Start of AVAILABLE DATA

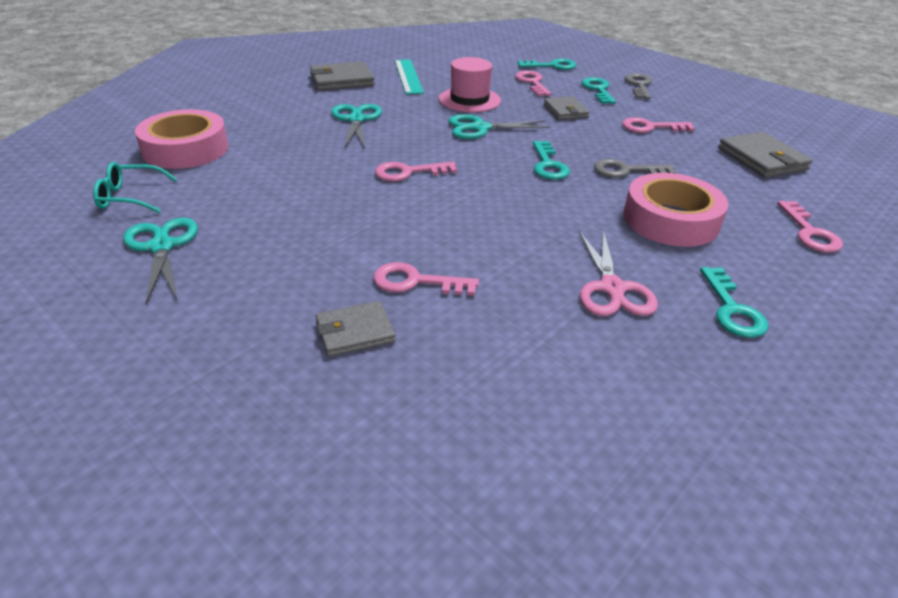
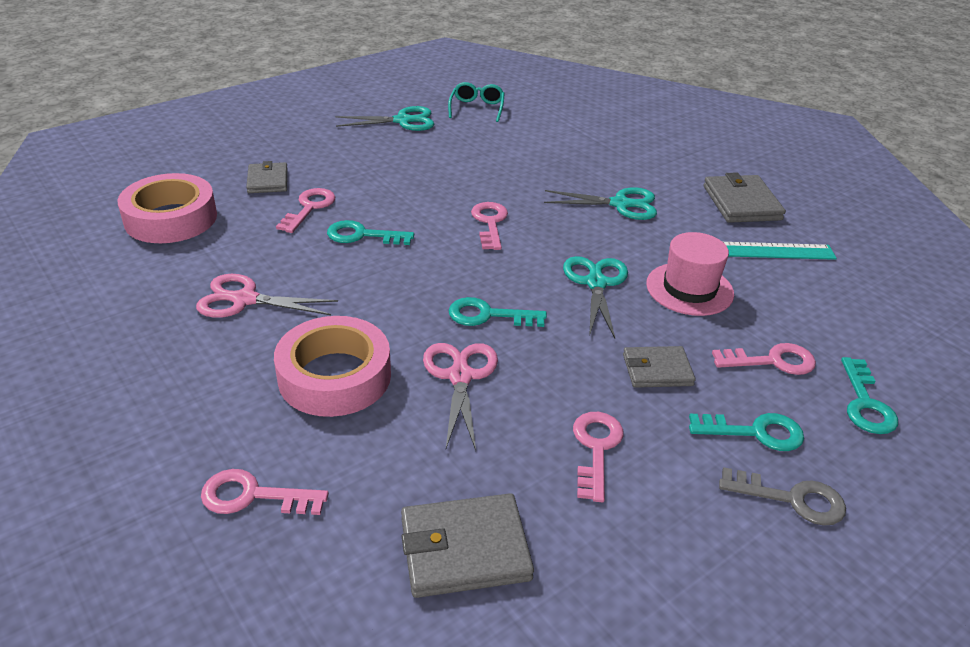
camera: 100 degrees right, 0 degrees up
(186, 149) = (556, 124): pink tape -> pink tape (171, 218)
(626, 170) = (460, 376): grey key -> pink scissors
(732, 309) = (172, 363): turquoise key -> turquoise key (362, 235)

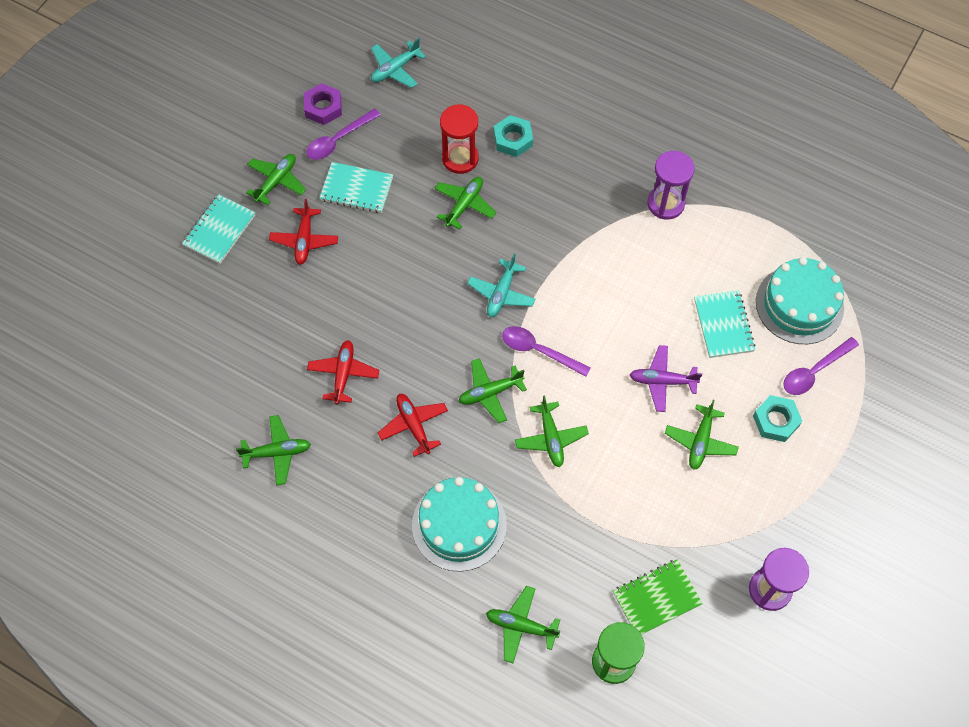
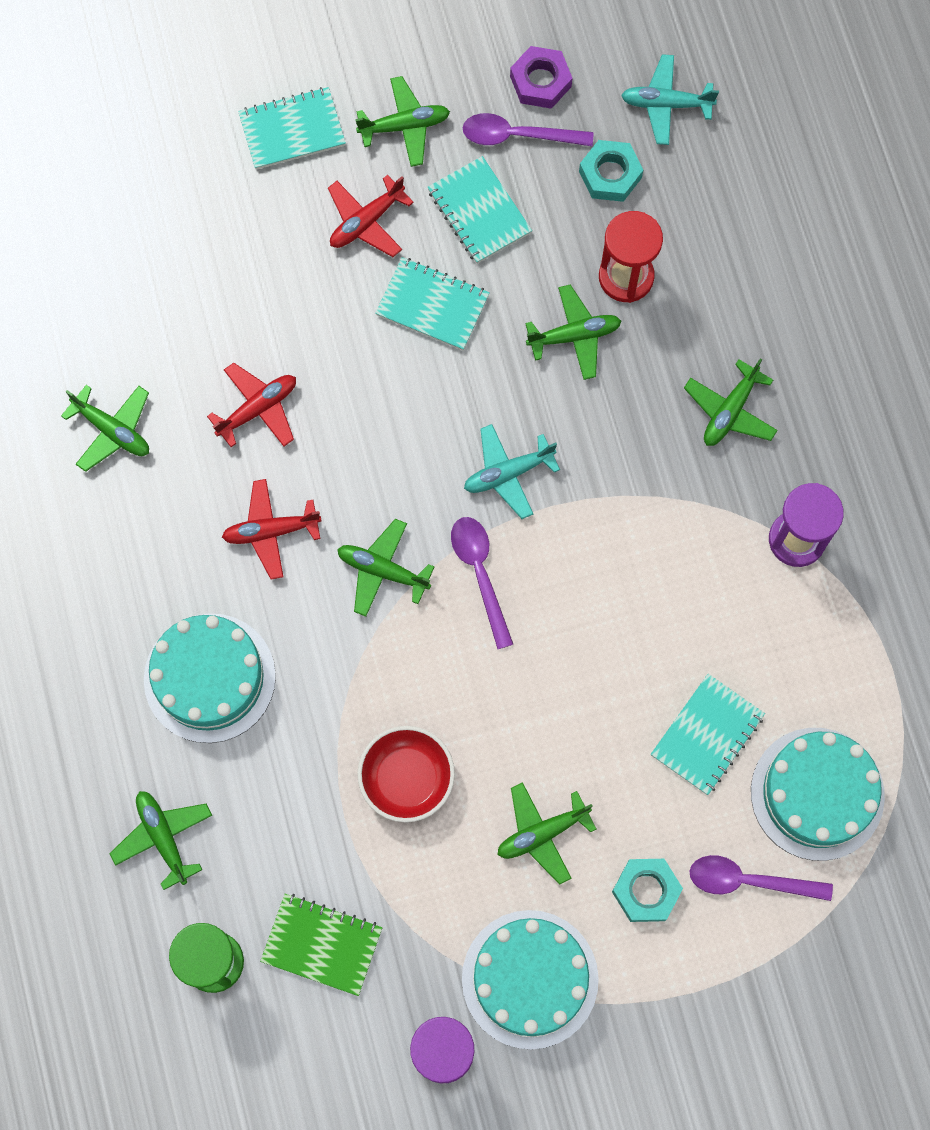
camera: 45 degrees right, 10 degrees up
(380, 250) = (432, 305): none -> turquoise notebook
(413, 425) = (271, 531): red plane -> red plane turned 120 degrees counterclockwise
(513, 139) = (708, 307): turquoise nut -> turquoise nut (610, 175)
(551, 438) = (393, 678): green plane -> green plane (730, 411)
(609, 478) = (407, 778): none -> red bowl
(662, 381) = (573, 731): purple plane -> none
(770, 514) = (530, 979): none -> turquoise cake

End of AVAILABLE DATA

TASK DESCRIPTION
The entries above, every one of them, should be retyped exactly, with no pictures carried over.

RESPONSE TO THIS EXERCISE
camera: 100 degrees right, 0 degrees up
(186, 149) = (556, 124): pink tape -> pink tape (171, 218)
(626, 170) = (460, 376): grey key -> pink scissors
(732, 309) = (172, 363): turquoise key -> turquoise key (362, 235)

camera: 45 degrees right, 10 degrees up
(380, 250) = (432, 305): none -> turquoise notebook
(413, 425) = (271, 531): red plane -> red plane turned 120 degrees counterclockwise
(513, 139) = (708, 307): turquoise nut -> turquoise nut (610, 175)
(551, 438) = (393, 678): green plane -> green plane (730, 411)
(609, 478) = (407, 778): none -> red bowl
(662, 381) = (573, 731): purple plane -> none
(770, 514) = (530, 979): none -> turquoise cake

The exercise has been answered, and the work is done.